[Stored dataset items]
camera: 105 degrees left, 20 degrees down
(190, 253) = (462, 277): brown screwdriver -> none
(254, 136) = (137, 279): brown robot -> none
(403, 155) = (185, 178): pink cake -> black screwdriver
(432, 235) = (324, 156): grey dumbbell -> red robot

--

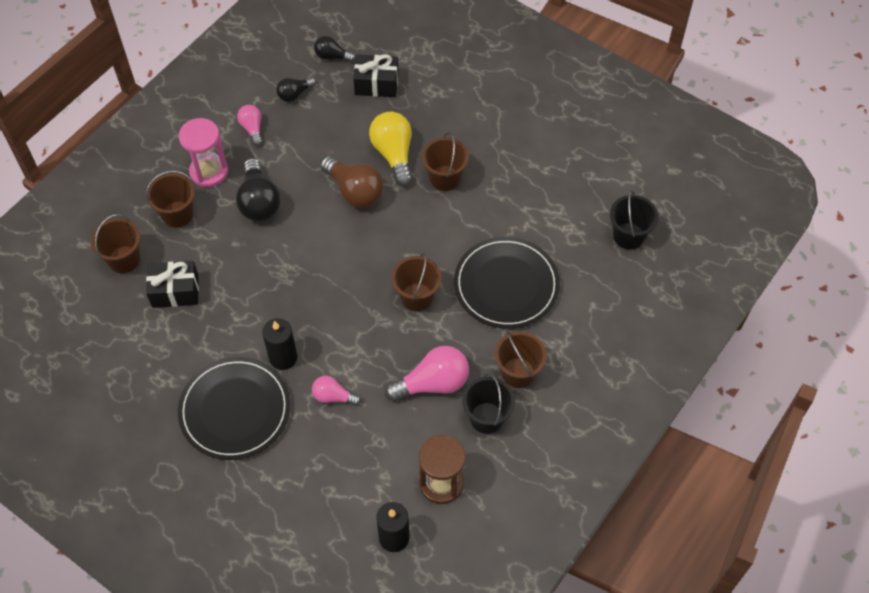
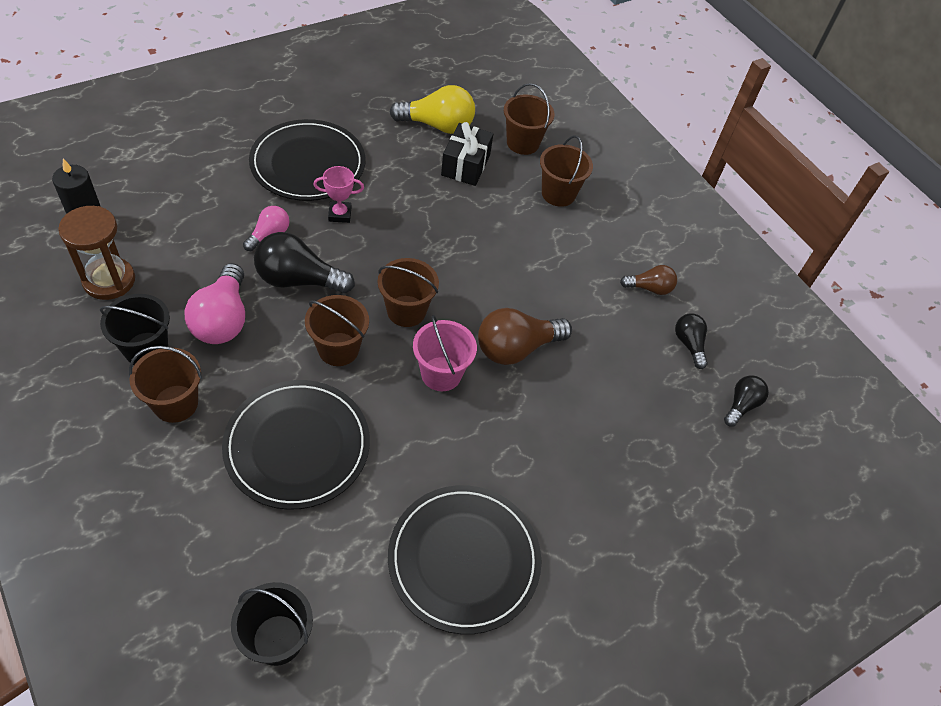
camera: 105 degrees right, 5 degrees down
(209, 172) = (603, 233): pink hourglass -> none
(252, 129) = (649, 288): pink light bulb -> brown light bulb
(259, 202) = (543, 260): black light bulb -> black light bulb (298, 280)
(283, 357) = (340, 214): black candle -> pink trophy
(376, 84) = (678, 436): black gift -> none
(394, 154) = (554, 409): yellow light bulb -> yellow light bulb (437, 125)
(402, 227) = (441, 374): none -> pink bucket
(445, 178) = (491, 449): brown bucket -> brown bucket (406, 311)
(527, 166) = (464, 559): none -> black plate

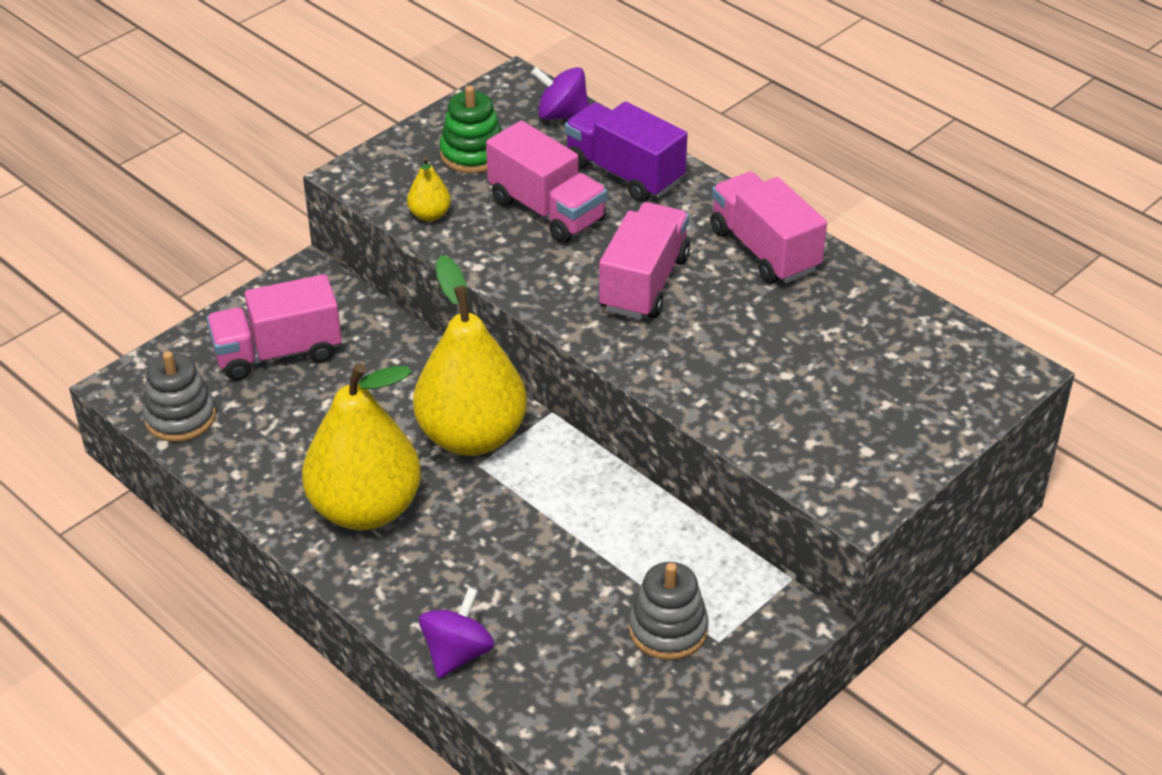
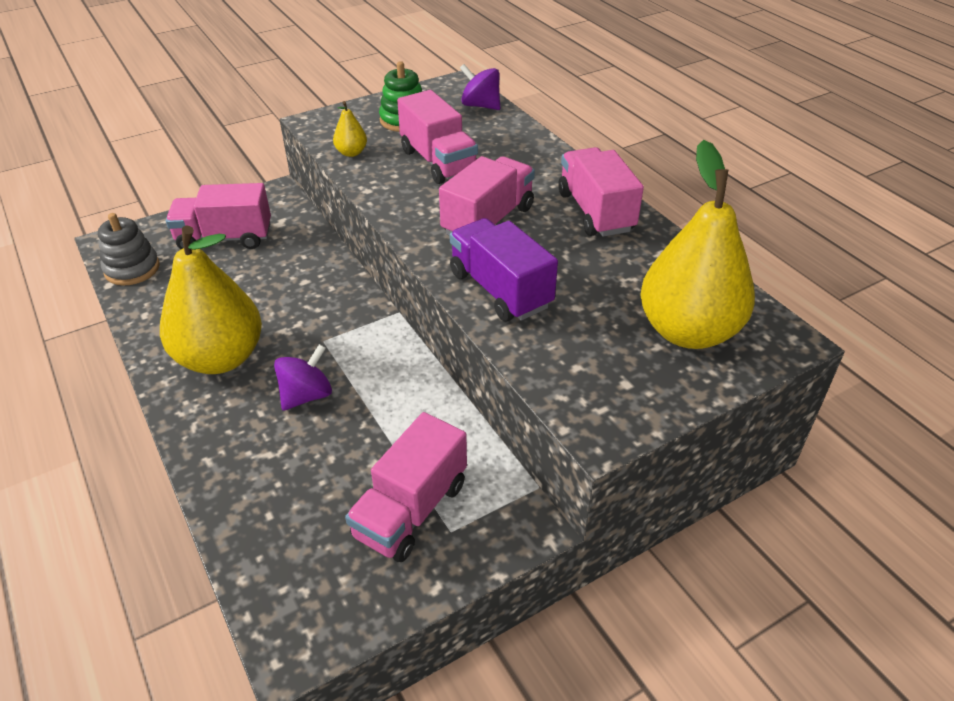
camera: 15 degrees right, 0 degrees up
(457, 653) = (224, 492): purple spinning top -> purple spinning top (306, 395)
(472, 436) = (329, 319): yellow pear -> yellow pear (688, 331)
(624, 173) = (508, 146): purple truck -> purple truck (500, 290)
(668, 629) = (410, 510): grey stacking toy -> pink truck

■ **ASSIGNED TASK**: Reproduce exactly the lines of the data above that run from the line with "(252, 129) = (649, 288): pink" down to the line with "(668, 629) = (410, 510): grey", both ends included. Pictures do not belong in the copy.

■ **ANSWER TO THIS TASK**:
(252, 129) = (649, 288): pink light bulb -> brown light bulb
(259, 202) = (543, 260): black light bulb -> black light bulb (298, 280)
(283, 357) = (340, 214): black candle -> pink trophy
(376, 84) = (678, 436): black gift -> none
(394, 154) = (554, 409): yellow light bulb -> yellow light bulb (437, 125)
(402, 227) = (441, 374): none -> pink bucket
(445, 178) = (491, 449): brown bucket -> brown bucket (406, 311)
(527, 166) = (464, 559): none -> black plate

camera: 15 degrees right, 0 degrees up
(457, 653) = (224, 492): purple spinning top -> purple spinning top (306, 395)
(472, 436) = (329, 319): yellow pear -> yellow pear (688, 331)
(624, 173) = (508, 146): purple truck -> purple truck (500, 290)
(668, 629) = (410, 510): grey stacking toy -> pink truck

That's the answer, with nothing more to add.